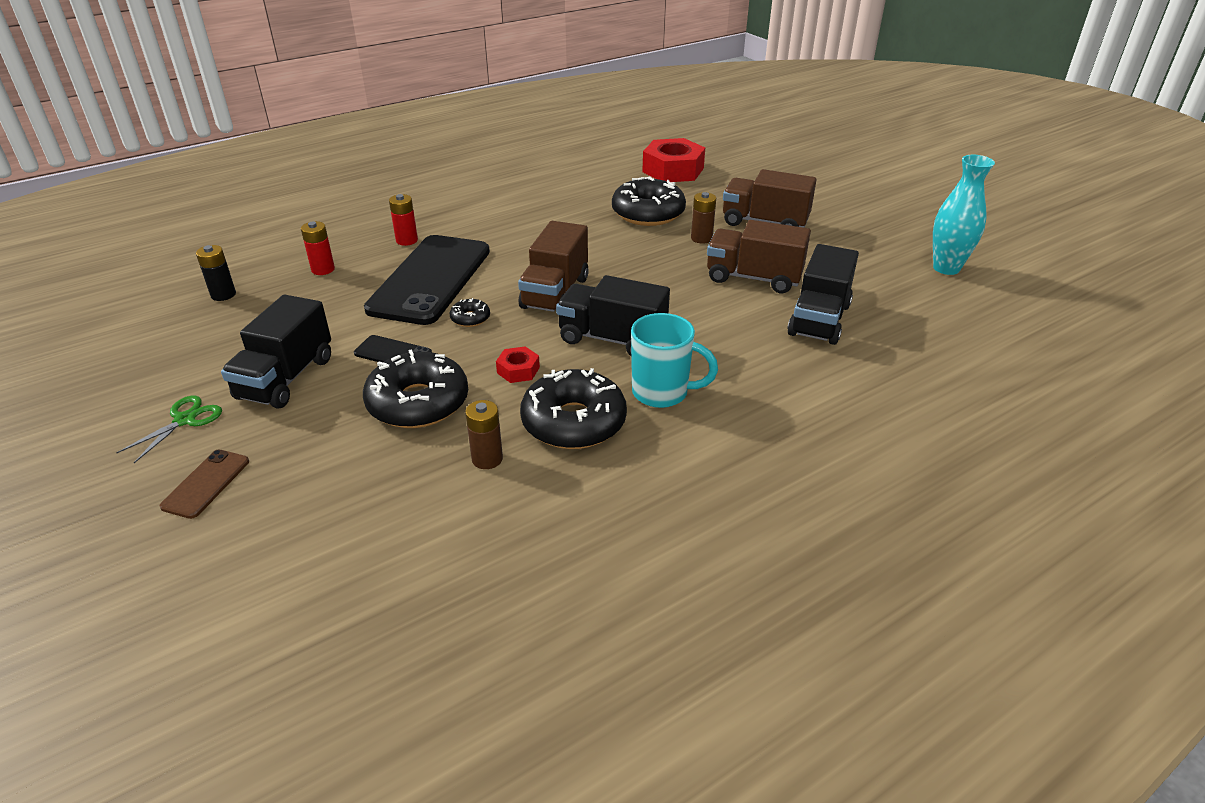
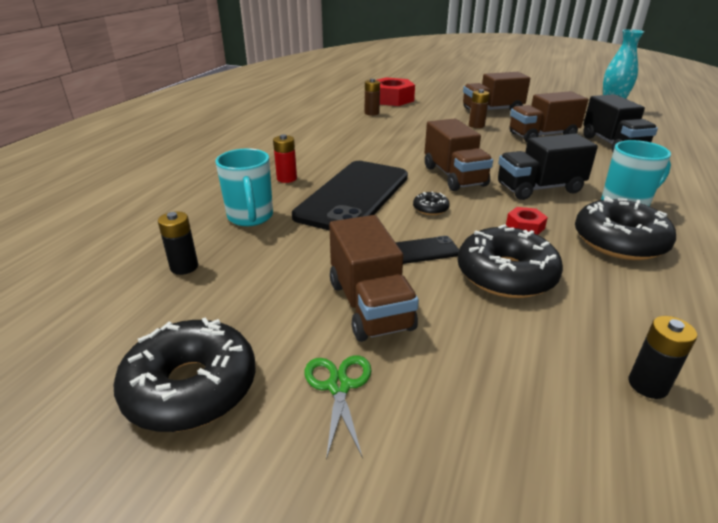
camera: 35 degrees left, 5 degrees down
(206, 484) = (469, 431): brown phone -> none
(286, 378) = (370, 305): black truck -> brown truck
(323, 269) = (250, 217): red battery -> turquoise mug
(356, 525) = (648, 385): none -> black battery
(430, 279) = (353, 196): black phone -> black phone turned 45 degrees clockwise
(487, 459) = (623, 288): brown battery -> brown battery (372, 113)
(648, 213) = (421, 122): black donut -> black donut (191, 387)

_ _ _ _

Each line above should be written out again exactly, and no picture should appear in the copy.

ANSWER SPACE →
camera: 35 degrees left, 5 degrees down
(206, 484) = (469, 431): brown phone -> none
(286, 378) = (370, 305): black truck -> brown truck
(323, 269) = (250, 217): red battery -> turquoise mug
(356, 525) = (648, 385): none -> black battery
(430, 279) = (353, 196): black phone -> black phone turned 45 degrees clockwise
(487, 459) = (623, 288): brown battery -> brown battery (372, 113)
(648, 213) = (421, 122): black donut -> black donut (191, 387)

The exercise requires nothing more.